*** Opening Information provided ***
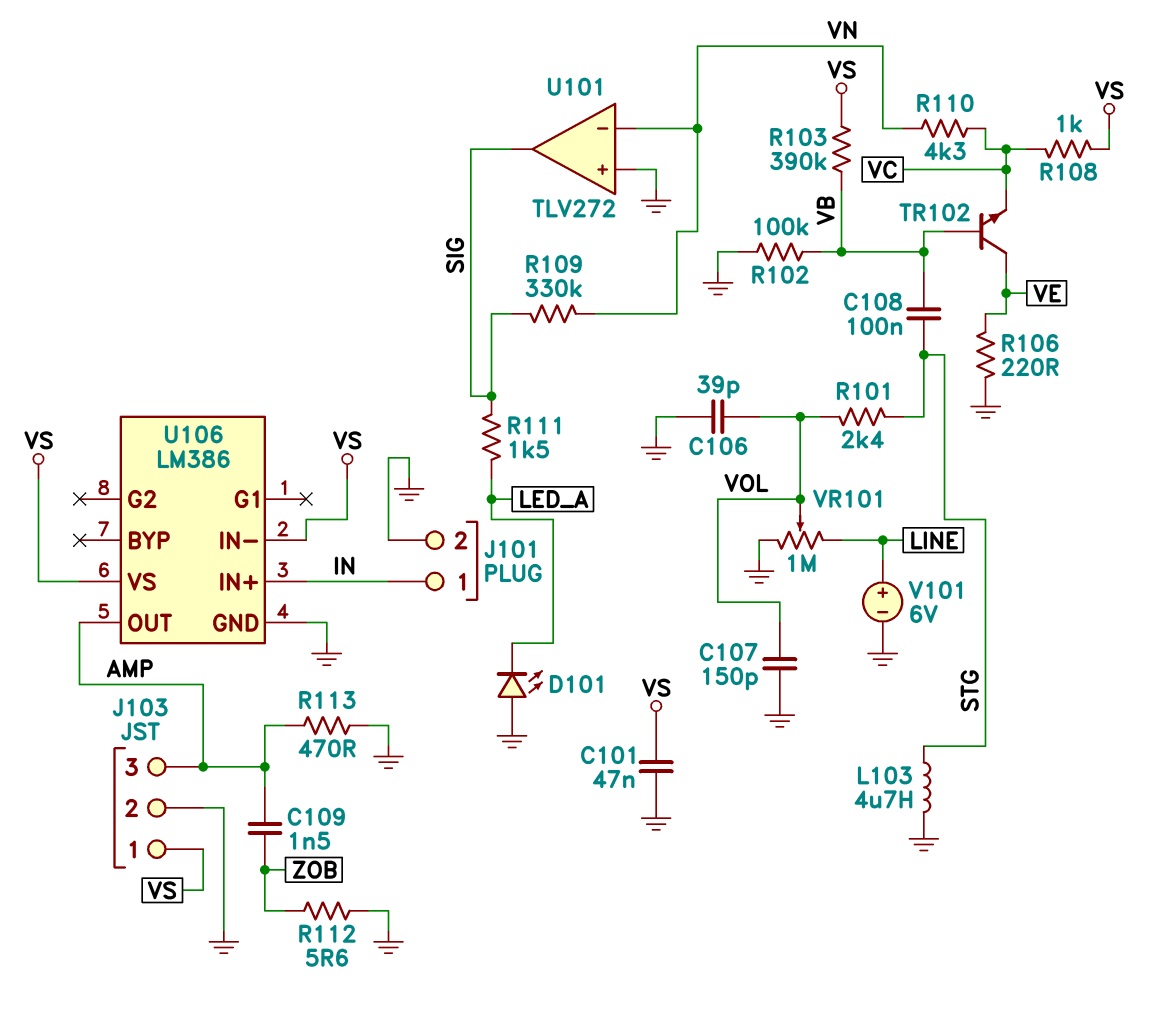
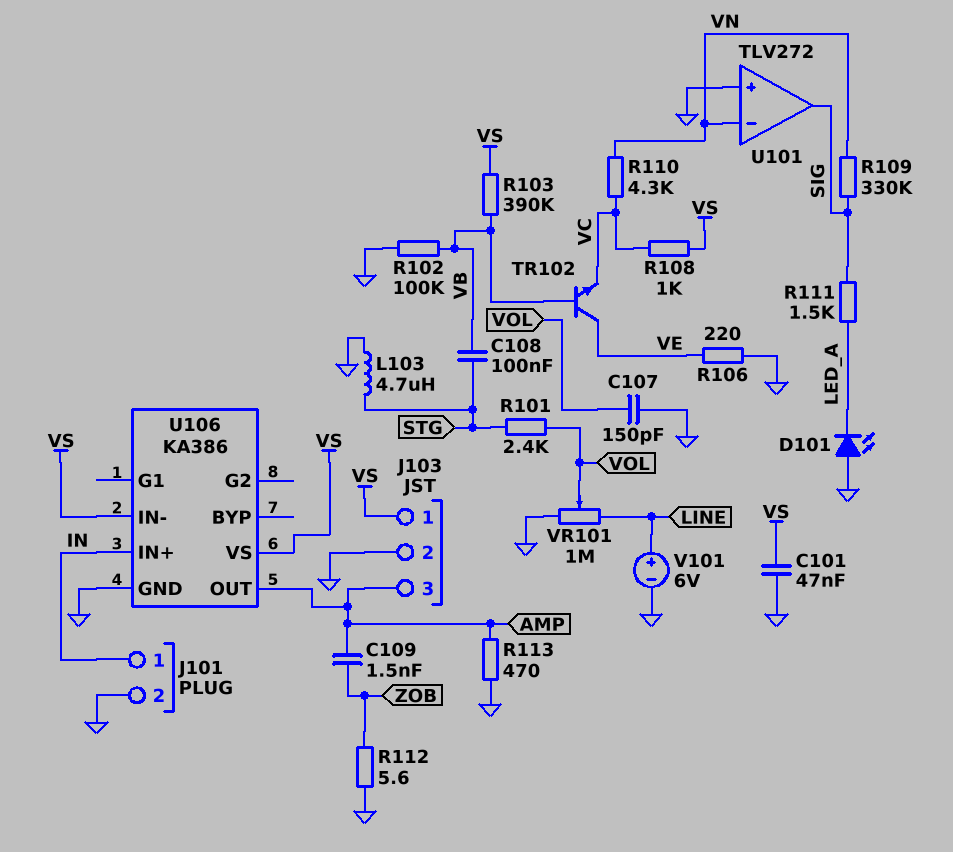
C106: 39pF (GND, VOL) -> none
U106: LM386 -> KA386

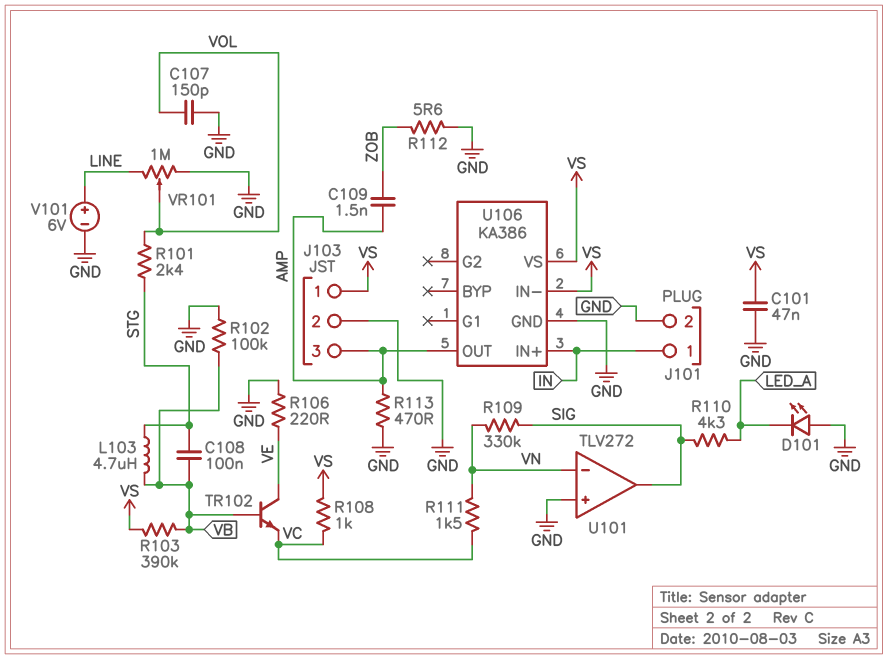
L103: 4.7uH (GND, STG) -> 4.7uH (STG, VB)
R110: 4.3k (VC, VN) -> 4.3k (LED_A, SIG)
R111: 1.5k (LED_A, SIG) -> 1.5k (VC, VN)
*** Closing Information provided ***
*** Opening Information provided ***
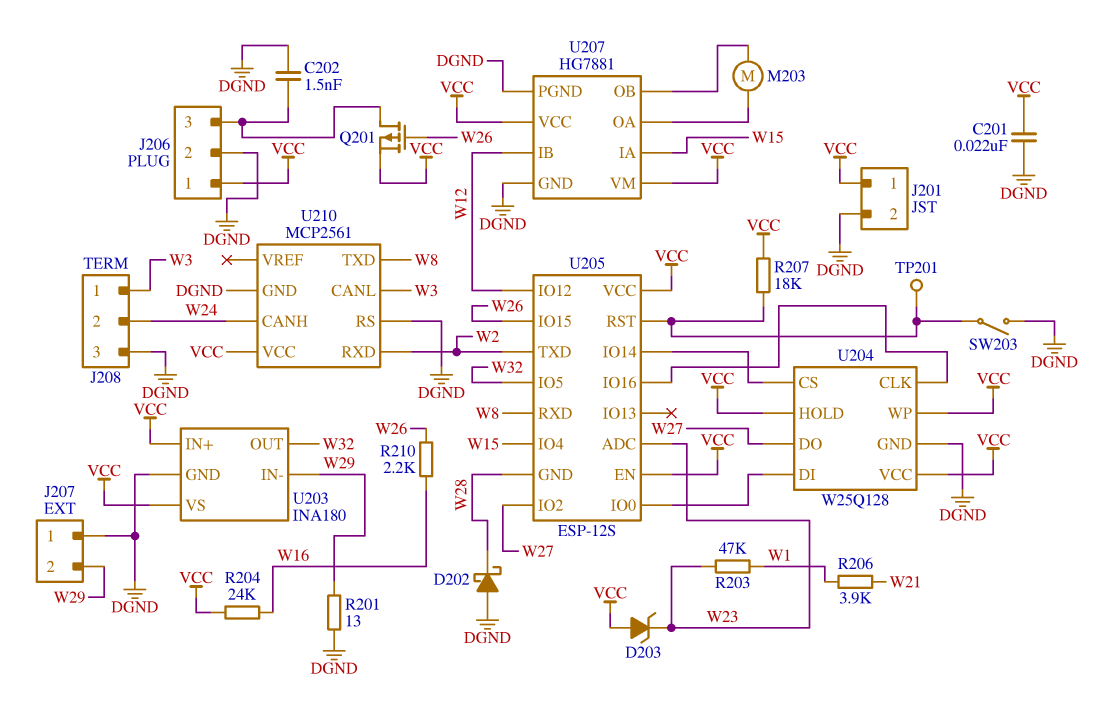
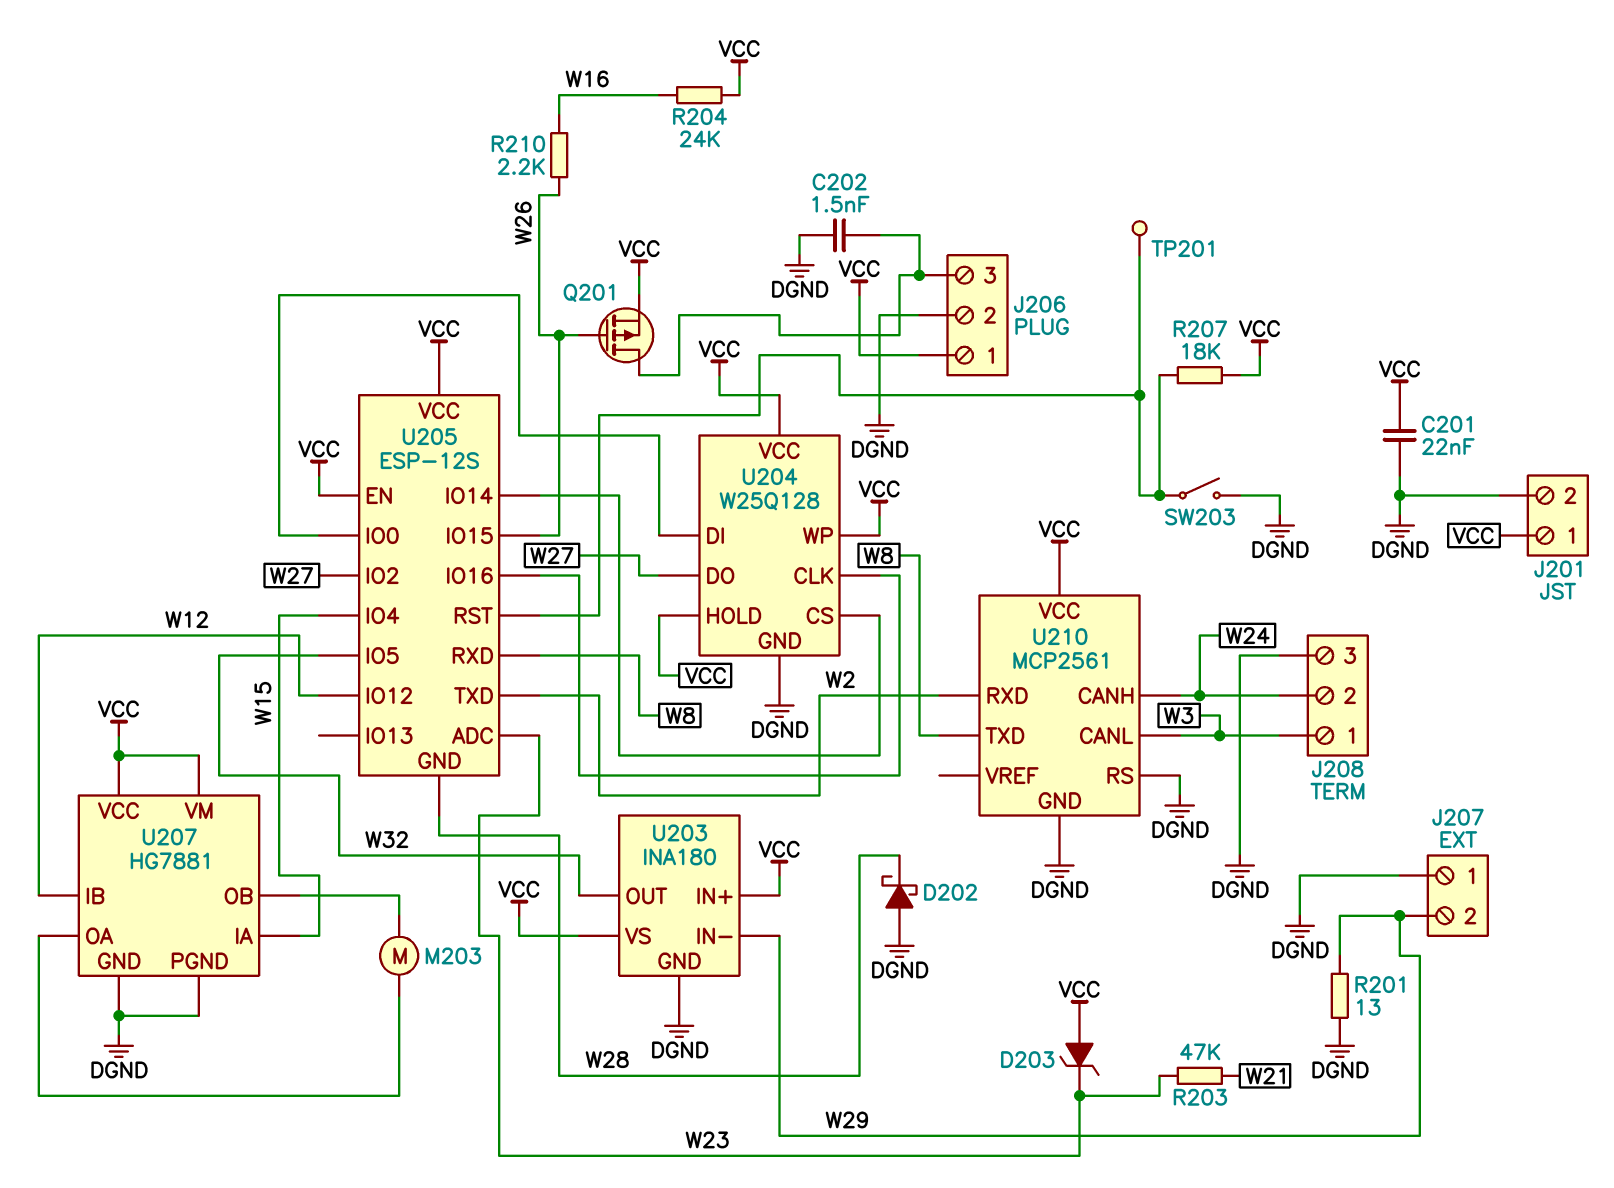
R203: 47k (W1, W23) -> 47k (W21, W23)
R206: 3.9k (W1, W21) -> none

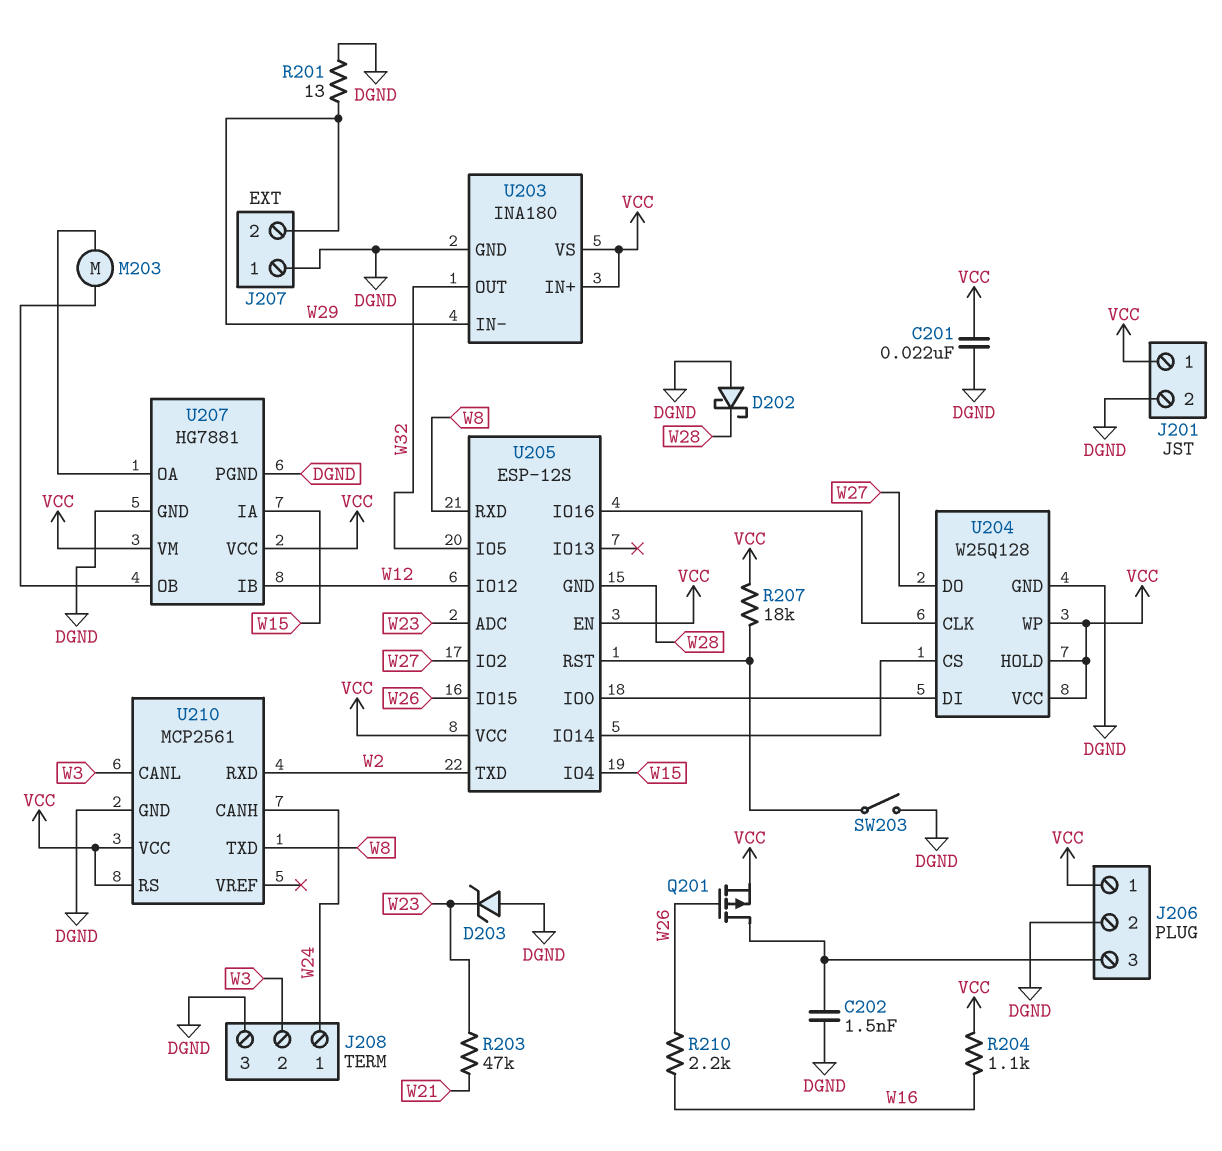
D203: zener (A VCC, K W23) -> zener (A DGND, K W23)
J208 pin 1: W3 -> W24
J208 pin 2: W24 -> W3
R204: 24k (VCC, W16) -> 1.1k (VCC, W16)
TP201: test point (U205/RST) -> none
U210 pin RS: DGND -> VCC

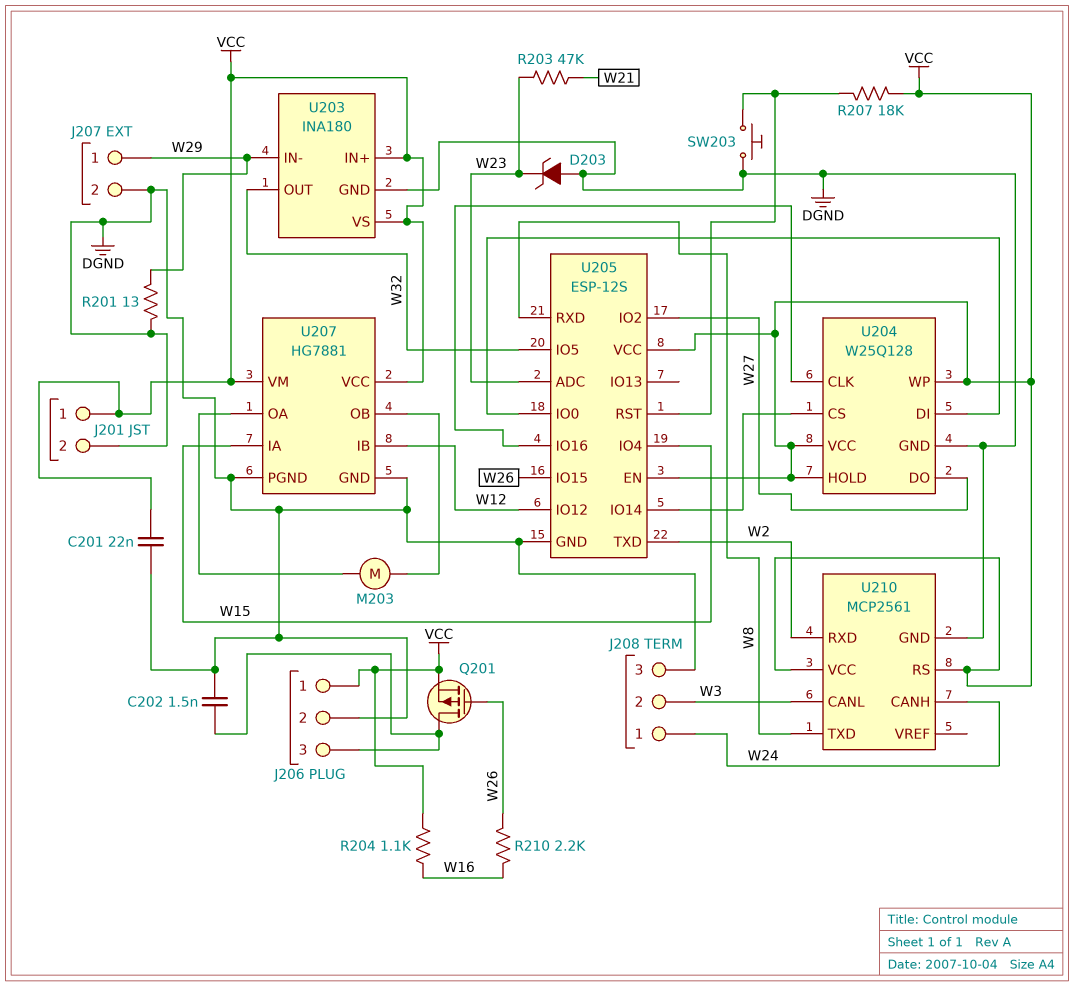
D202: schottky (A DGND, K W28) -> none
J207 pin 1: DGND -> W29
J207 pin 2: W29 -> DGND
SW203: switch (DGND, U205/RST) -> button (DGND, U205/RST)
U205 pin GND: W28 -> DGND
*** Closing Information provided ***
Task item → In the records above, find the line with "D203: zener (A" and the line with "U205 pin GND: W28 -> DGND"; please transcribe exactly those two lines and all lines between them, omitting any picture.

Solved problem →
D203: zener (A VCC, K W23) -> zener (A DGND, K W23)
J208 pin 1: W3 -> W24
J208 pin 2: W24 -> W3
R204: 24k (VCC, W16) -> 1.1k (VCC, W16)
TP201: test point (U205/RST) -> none
U210 pin RS: DGND -> VCC

D202: schottky (A DGND, K W28) -> none
J207 pin 1: DGND -> W29
J207 pin 2: W29 -> DGND
SW203: switch (DGND, U205/RST) -> button (DGND, U205/RST)
U205 pin GND: W28 -> DGND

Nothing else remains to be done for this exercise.